→ What to do: Set down, unchanged, the line with "J1 pin 2: VS -> GND" and everything after it through the last line of the data.

→ Data supplied:
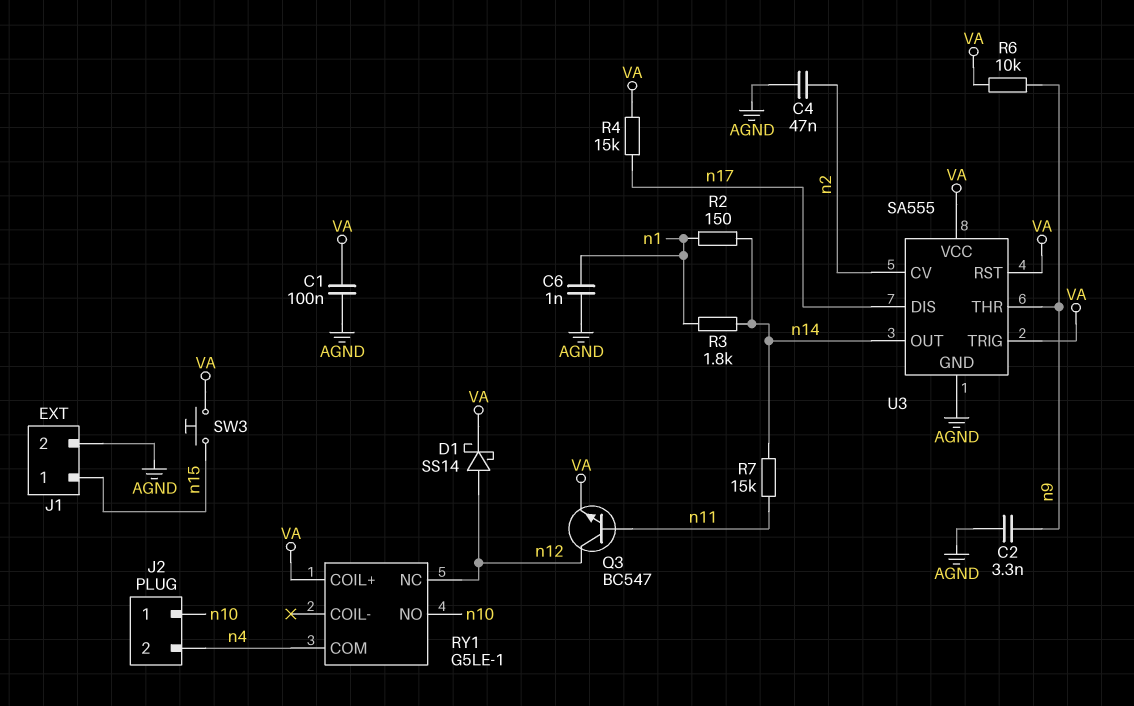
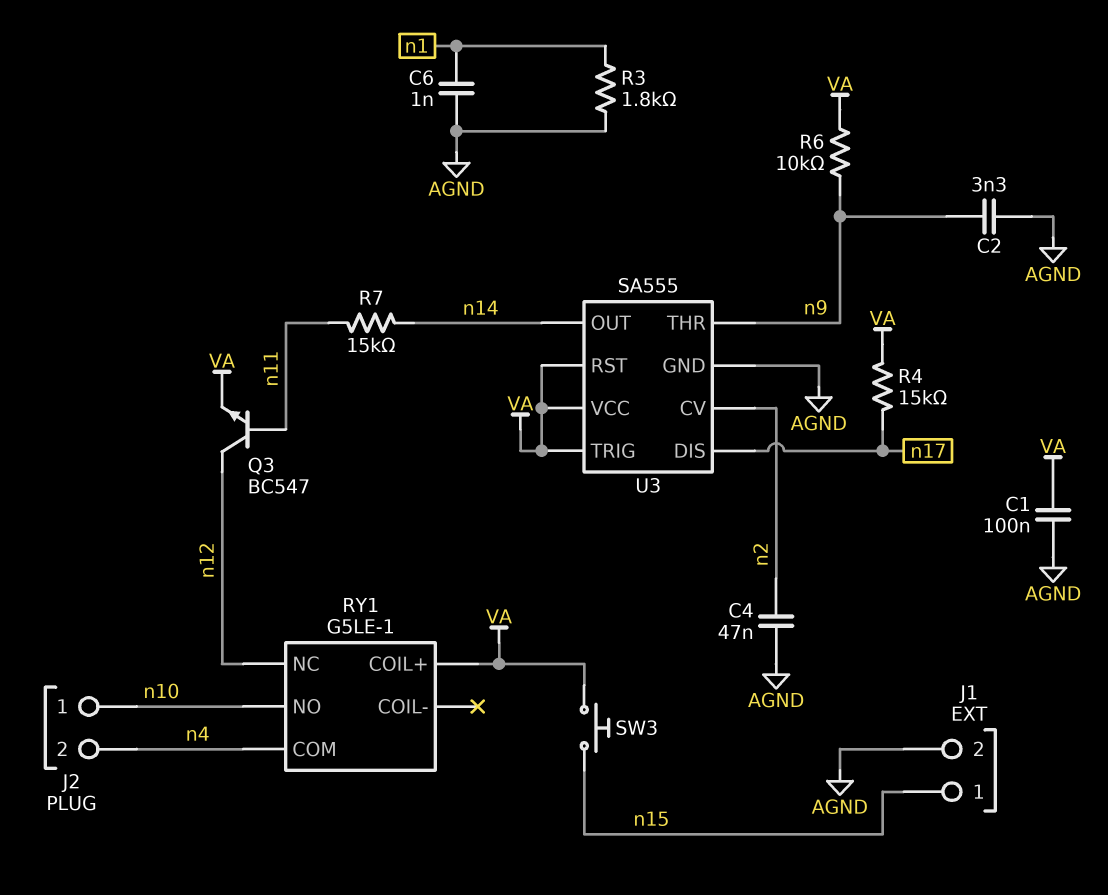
D1: schottky SS14 (A n12, K VA) -> none
R2: 150 (n1, n14) -> none
R3: 1.8k (n1, n14) -> 1.8k (AGND, n1)

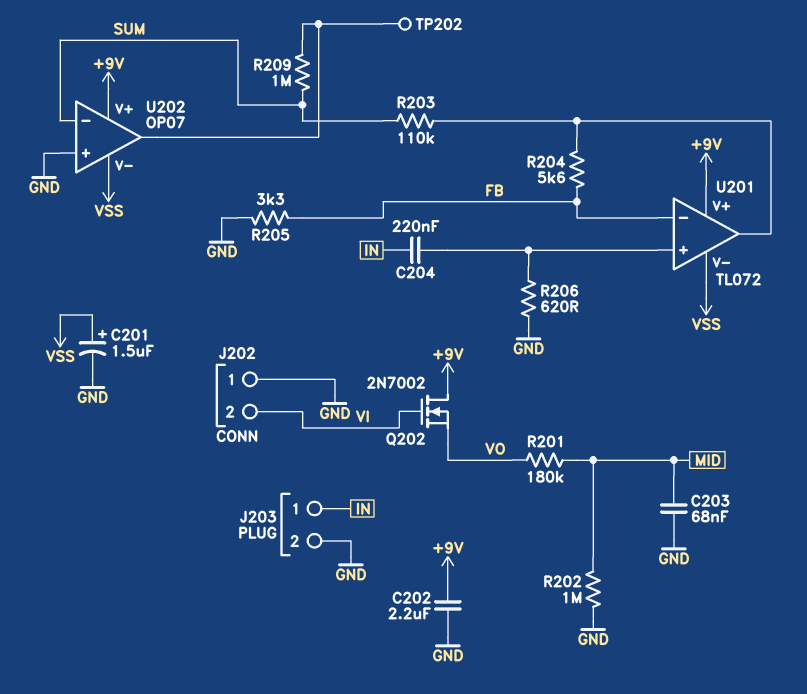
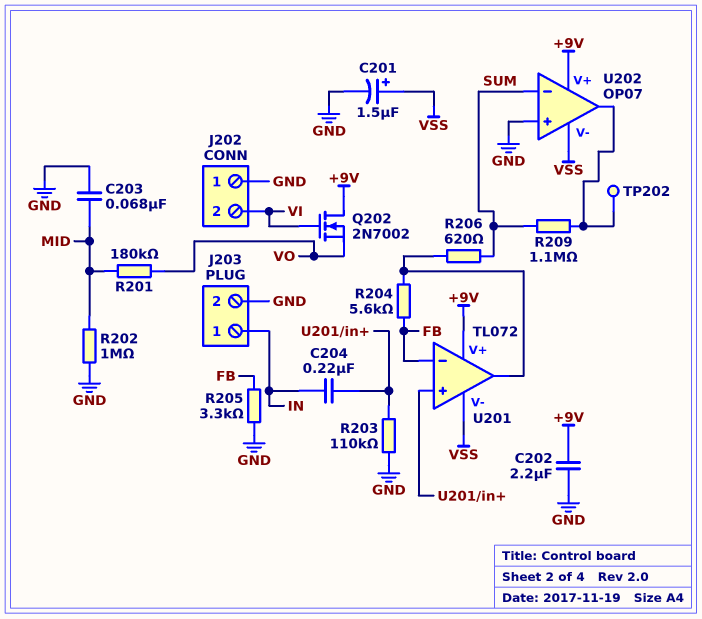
R203: 110k (SUM, U201/out) -> 110k (GND, U201/in+)
R206: 620 (GND, U201/in+) -> 620 (SUM, U201/out)
R209: 1M (SUM, U202/out) -> 1.1M (SUM, U202/out)

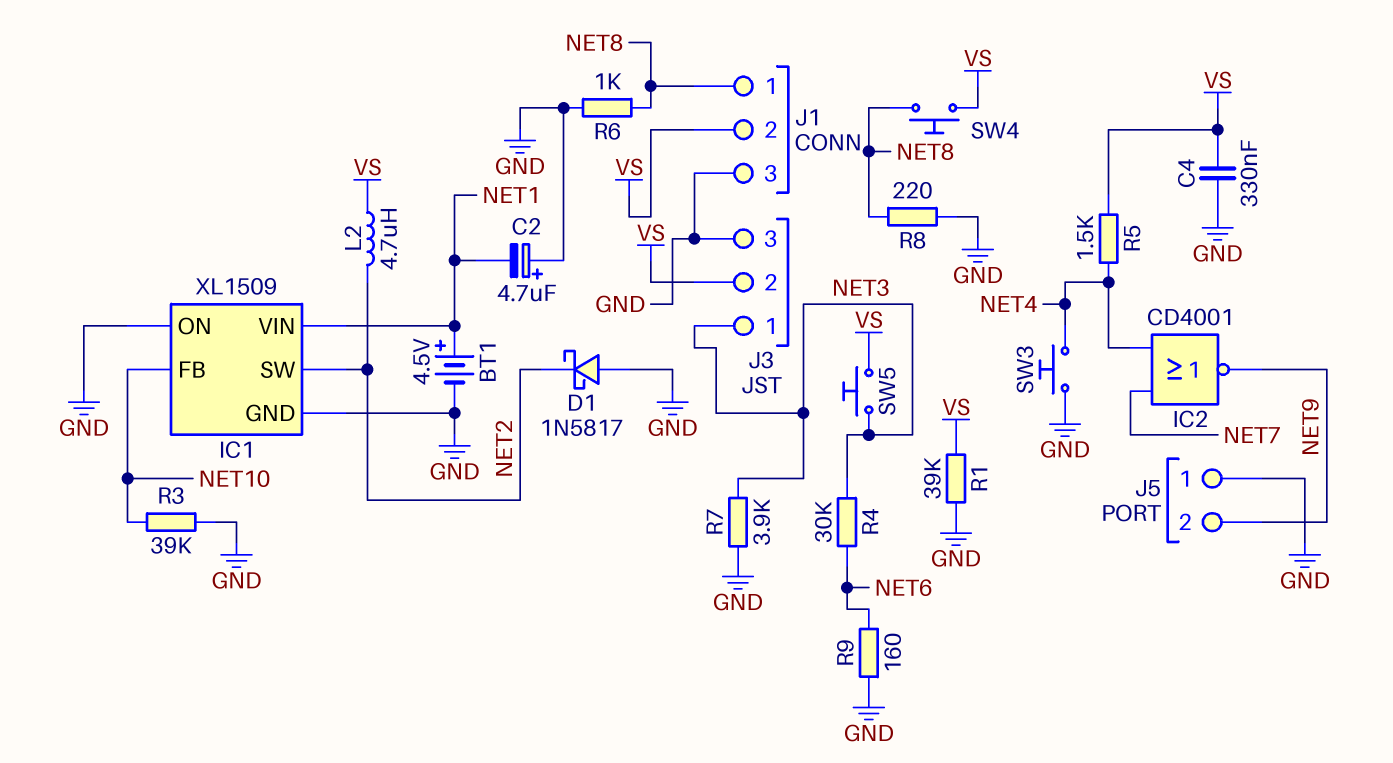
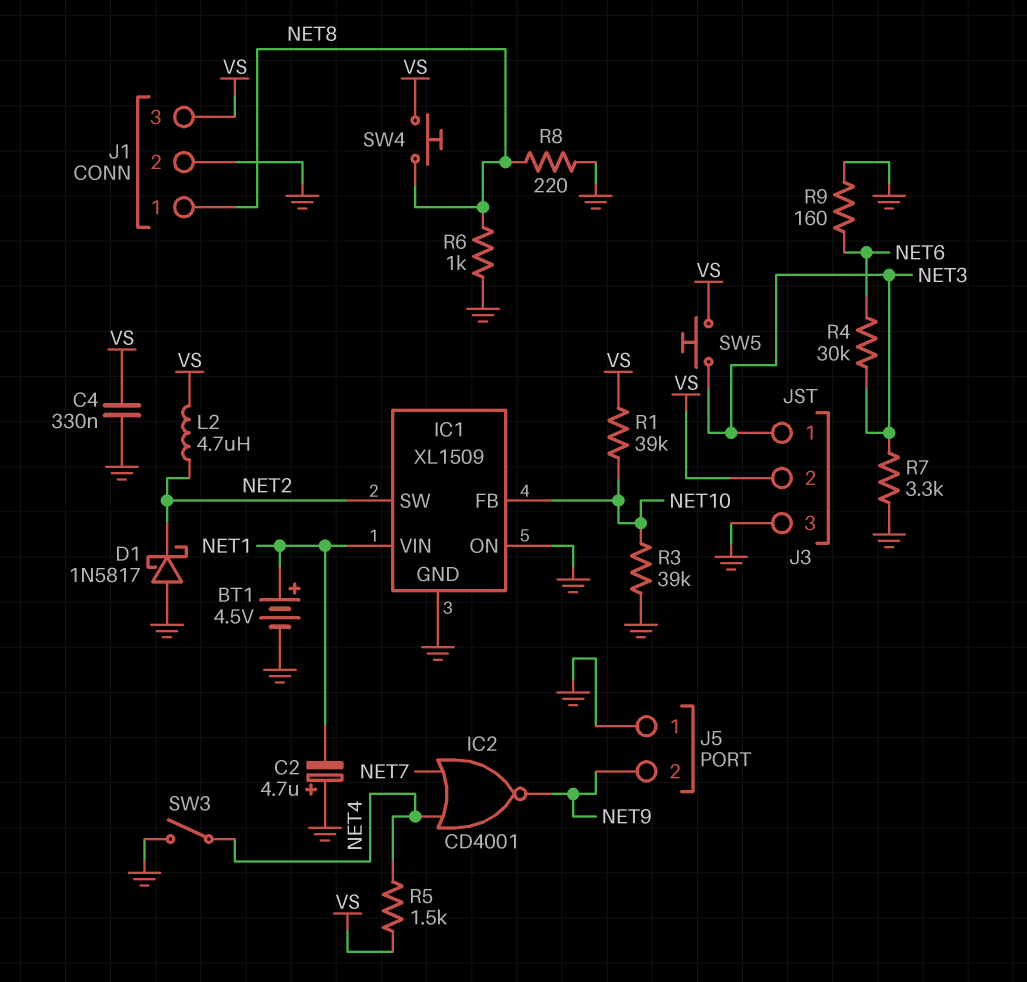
J1 pin 2: VS -> GND
J1 pin 3: GND -> VS
R1: 39k (GND, VS) -> 39k (NET10, VS)
R7: 3.9k (GND, NET3) -> 3.3k (GND, NET3)
SW3: button (GND, NET4) -> switch (GND, NET4)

→ Completed task:
J1 pin 2: VS -> GND
J1 pin 3: GND -> VS
R1: 39k (GND, VS) -> 39k (NET10, VS)
R7: 3.9k (GND, NET3) -> 3.3k (GND, NET3)
SW3: button (GND, NET4) -> switch (GND, NET4)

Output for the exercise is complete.